=== Task details ===
Give back, exactly as written, the lines from the first line of the data below through the line with "Someone put down the gray", and omit the pictures.

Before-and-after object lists
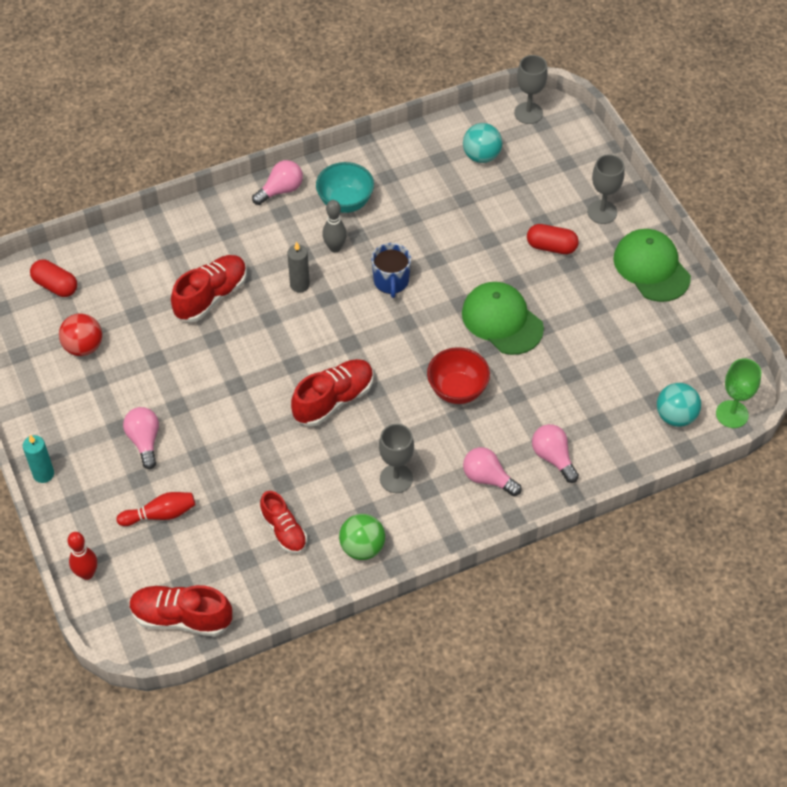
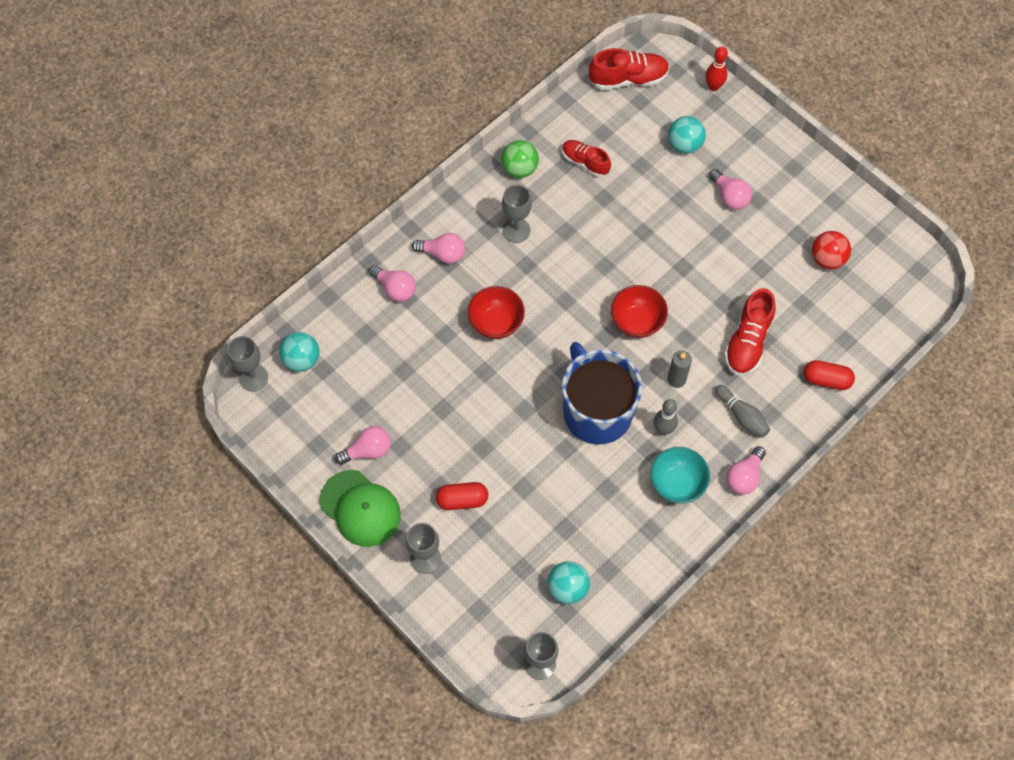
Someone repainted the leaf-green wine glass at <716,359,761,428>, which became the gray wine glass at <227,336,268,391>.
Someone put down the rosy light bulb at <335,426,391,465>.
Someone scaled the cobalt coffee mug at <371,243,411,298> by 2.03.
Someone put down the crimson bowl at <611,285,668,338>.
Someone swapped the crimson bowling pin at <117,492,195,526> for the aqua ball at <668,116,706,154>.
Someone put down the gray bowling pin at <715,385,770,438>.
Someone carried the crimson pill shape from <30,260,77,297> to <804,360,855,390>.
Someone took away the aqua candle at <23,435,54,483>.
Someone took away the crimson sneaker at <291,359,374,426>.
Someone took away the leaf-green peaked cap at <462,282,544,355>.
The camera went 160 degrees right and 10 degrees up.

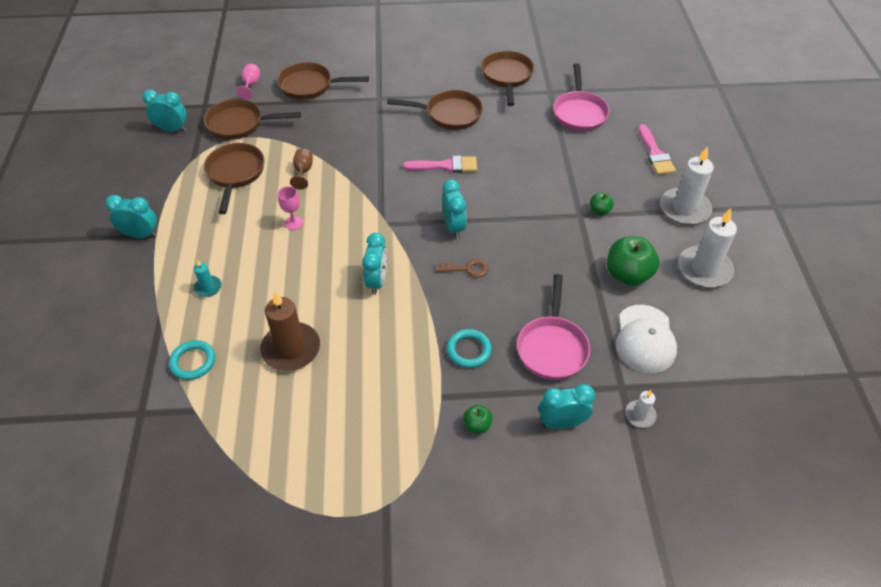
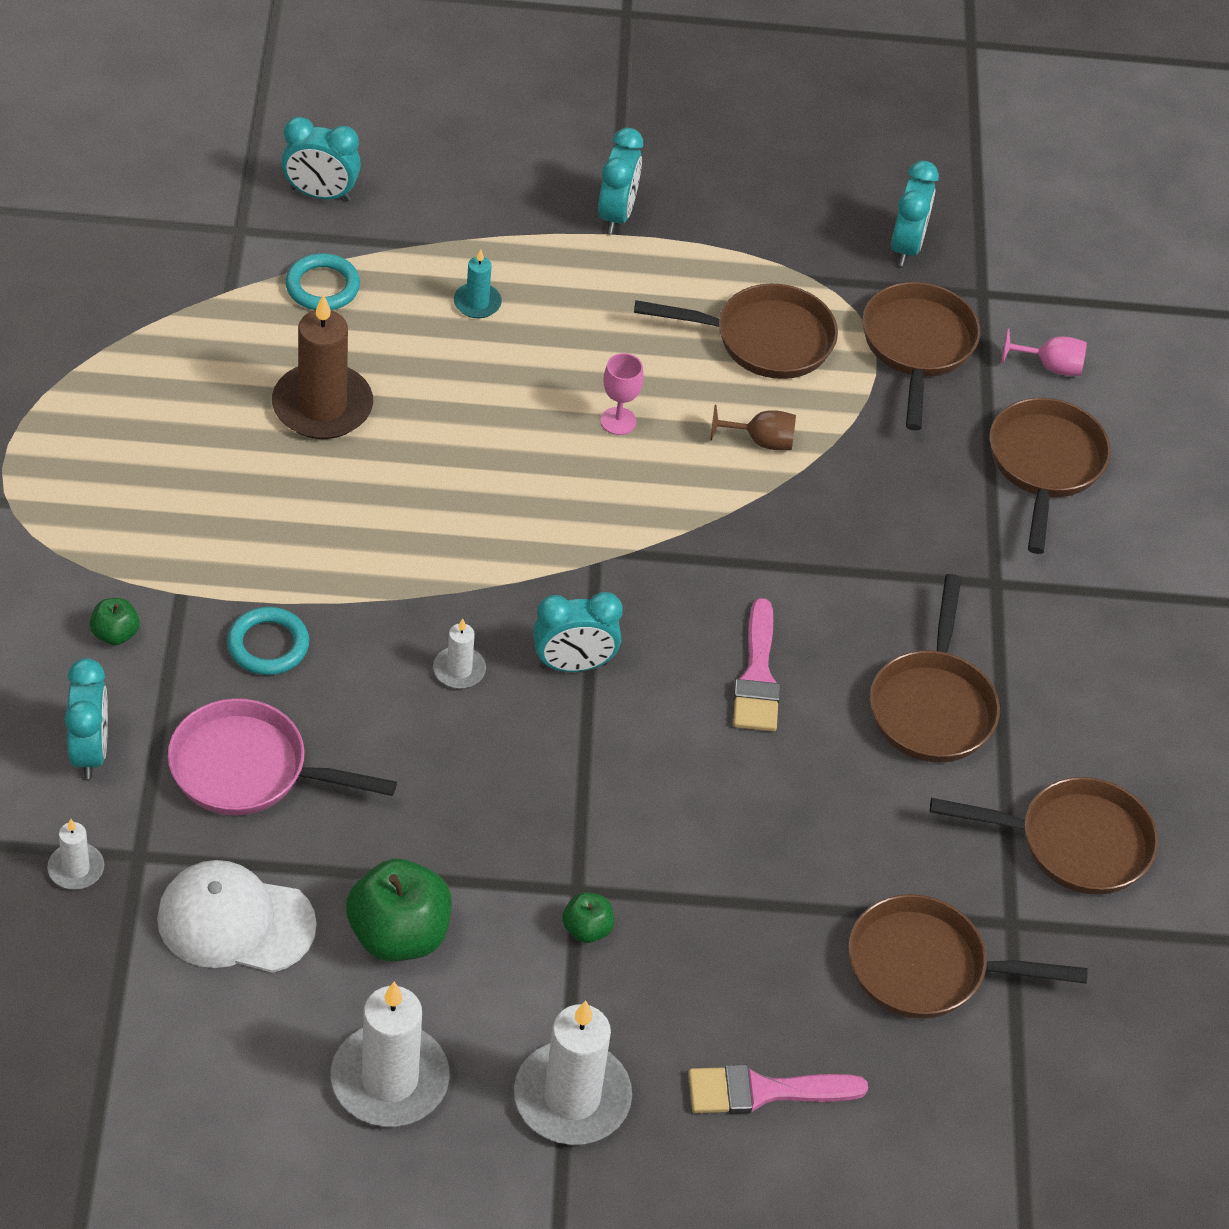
Someone carried the aqua alarm clock from <362,233,387,295> to <281,117,361,201>.
Someone swapped the dark brown door key at <436,259,488,277> for the pure white candle at <433,619,486,689>.
Someone repainted the rosy pan at <553,63,610,131>, which became the dark brown pan at <848,894,1088,1019>.
The camera went 90 degrees right and 0 degrees up.

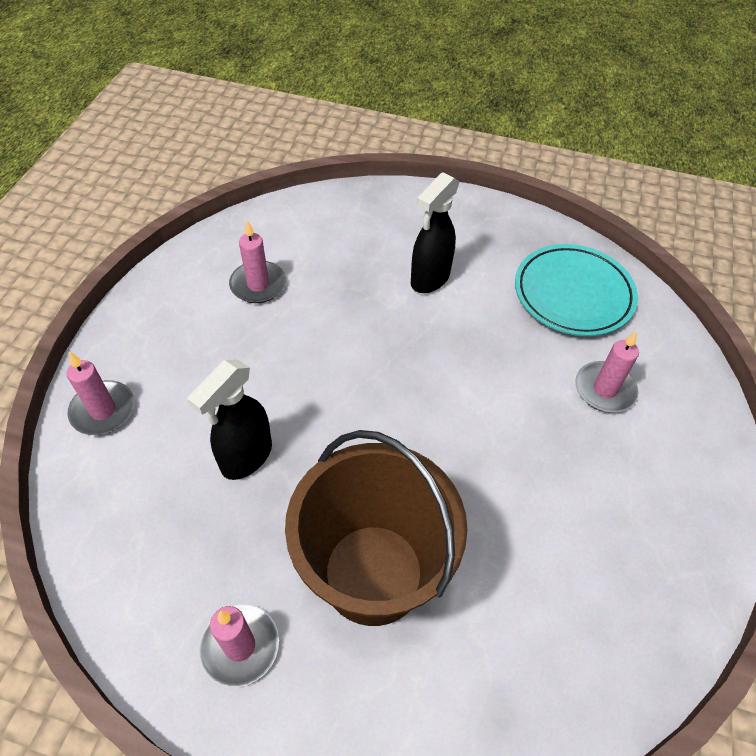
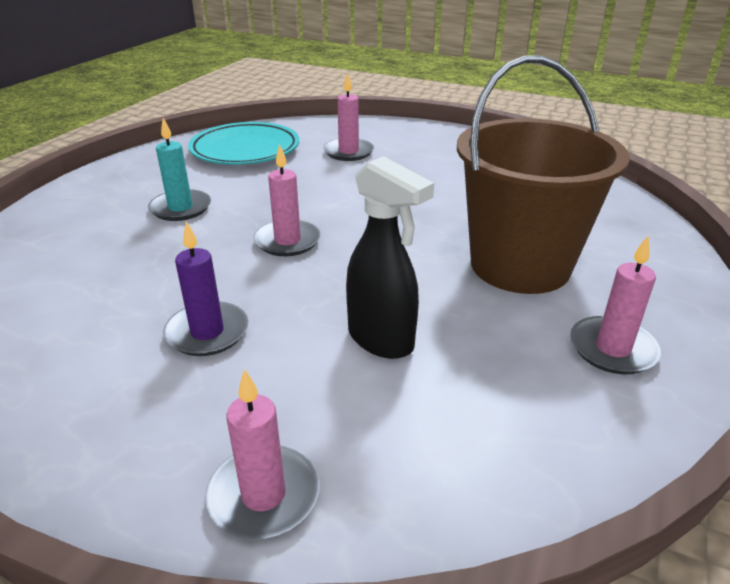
Someone swapped the ebony sprayer at <411,172,460,293> for the aqua candle at <148,118,211,221>.
Someone put down the purple candle at <163,221,249,356>.
Someone carried the rosy candle from <229,221,286,303> to <254,144,321,256>.
The camera went 80 degrees left and 20 degrees down.

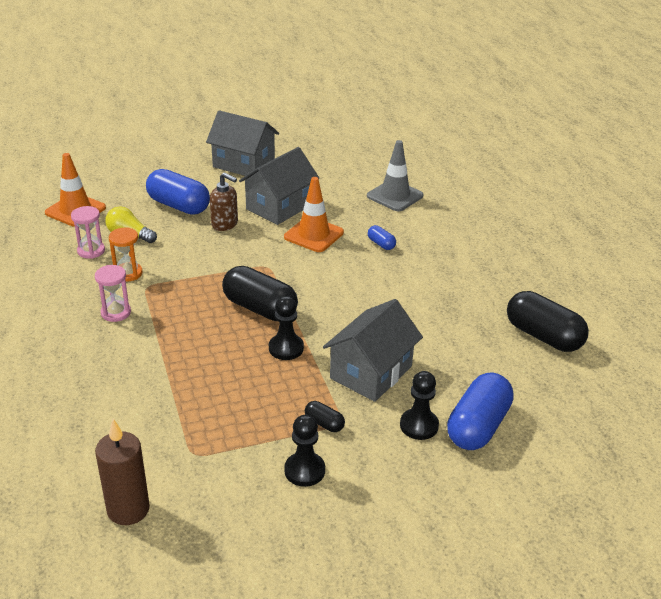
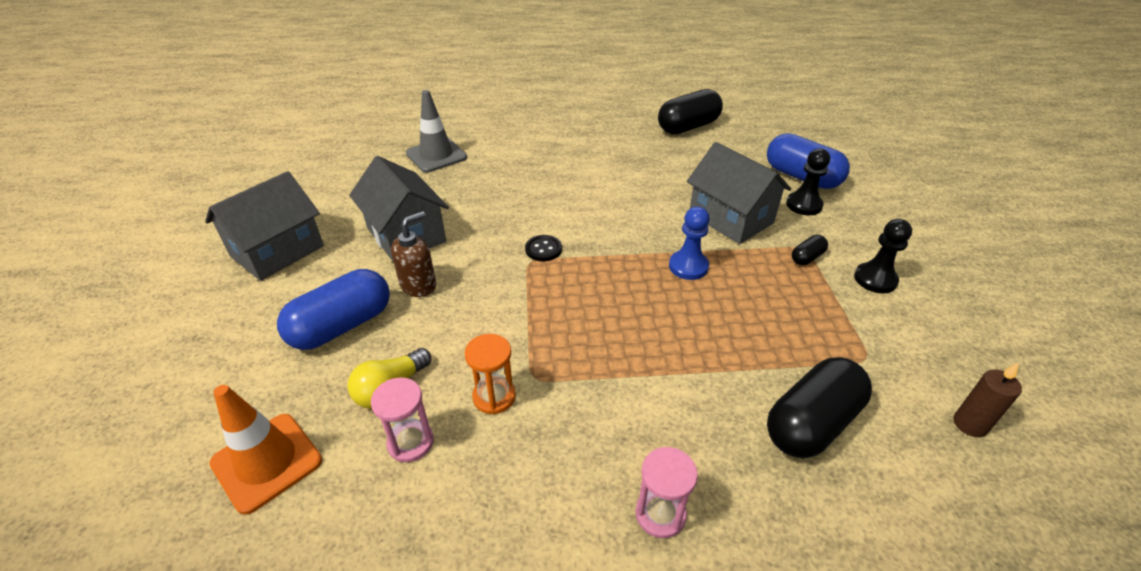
Someone put down the ebony shirt button at <525,235,562,261>.
Someone carried the rosy sand timer from <95,265,131,322> to <636,447,698,538>.
Someone repainted the ebony pawn at <269,296,304,360>, which became the cobalt pawn at <669,207,710,280>.
Someone carried the ebony pill shape from <222,266,298,321> to <767,357,872,458>.
Someone scaled the dark brown candle at <95,419,150,525> by 0.63.
Someone took away the orange road cone at <284,177,344,252>.
Someone took away the cobalt pill shape at <368,225,396,250>.
The camera went 75 degrees left and 5 degrees up.

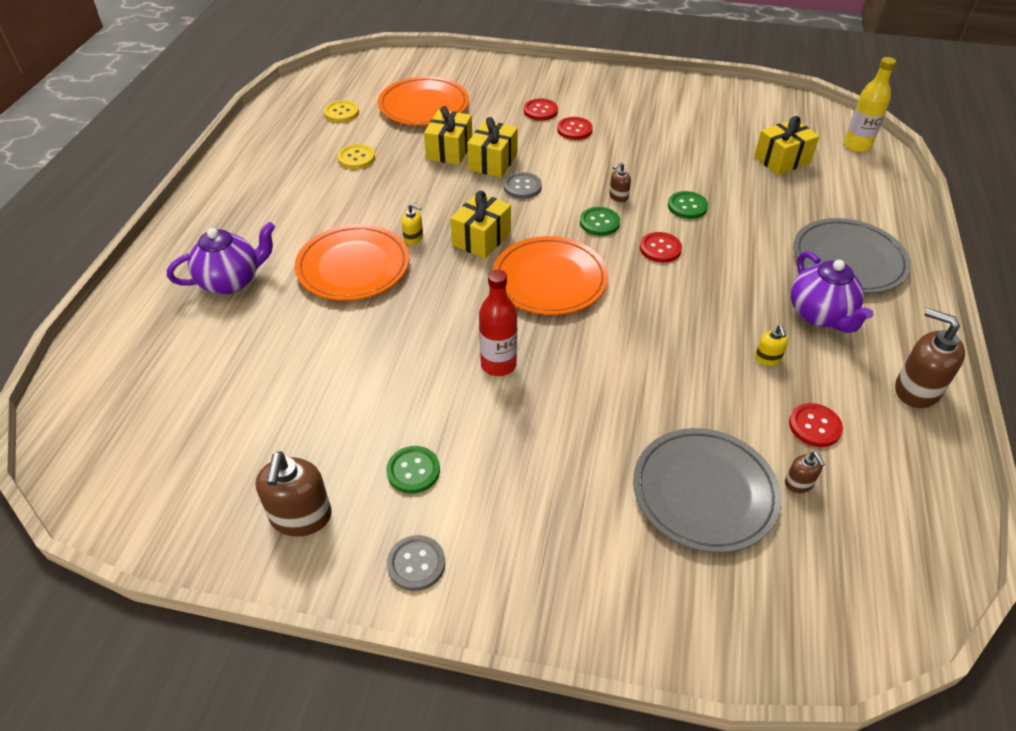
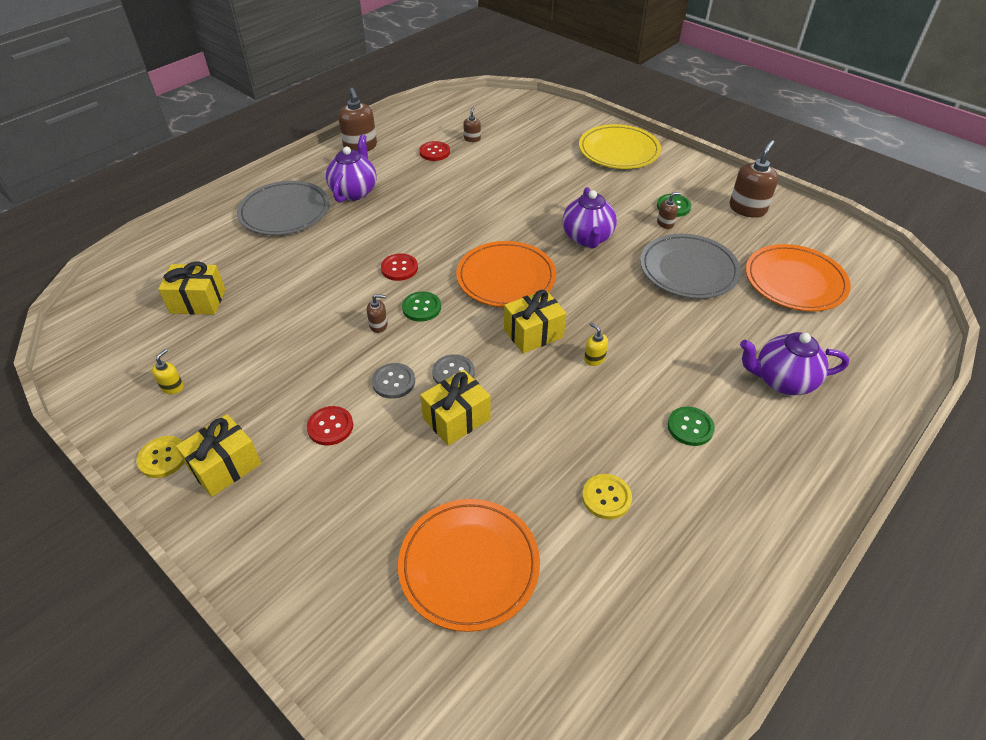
Someone carried the yellow shirt button from <324,100,359,122> to <137,436,185,478>.
Someone carried the yellow soap dispenser from <755,325,788,366> to <152,349,184,394>.
Someone carried the yellow present from <424,106,472,165> to <176,414,261,497>.
Someone carried the gray shirt button from <387,535,445,591> to <372,363,415,399>.
Someone swapped the crimson bottle at <479,270,517,376> for the purple china teapot at <563,187,617,248>.
Someone put down the yellow plate at <579,124,661,169>.
Someone carried the gray plate from <633,428,781,553> to <640,234,741,299>.
Someone put down the dark brown soap dispenser at <657,192,681,229>.
Someone carried the leaf-green shirt button from <668,191,708,219> to <667,407,715,446>.
Someone carried the orange plate from <295,224,410,301> to <746,244,851,311>.
Someone took away the crimson shirt button at <524,98,558,121>.
Someone took away the yellow bottle at <844,57,896,152>.
The camera went 150 degrees left and 0 degrees up.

=== Output of the task ===
Someone repainted the leaf-green wine glass at <716,359,761,428>, which became the gray wine glass at <227,336,268,391>.
Someone put down the rosy light bulb at <335,426,391,465>.
Someone scaled the cobalt coffee mug at <371,243,411,298> by 2.03.
Someone put down the crimson bowl at <611,285,668,338>.
Someone swapped the crimson bowling pin at <117,492,195,526> for the aqua ball at <668,116,706,154>.
Someone put down the gray bowling pin at <715,385,770,438>.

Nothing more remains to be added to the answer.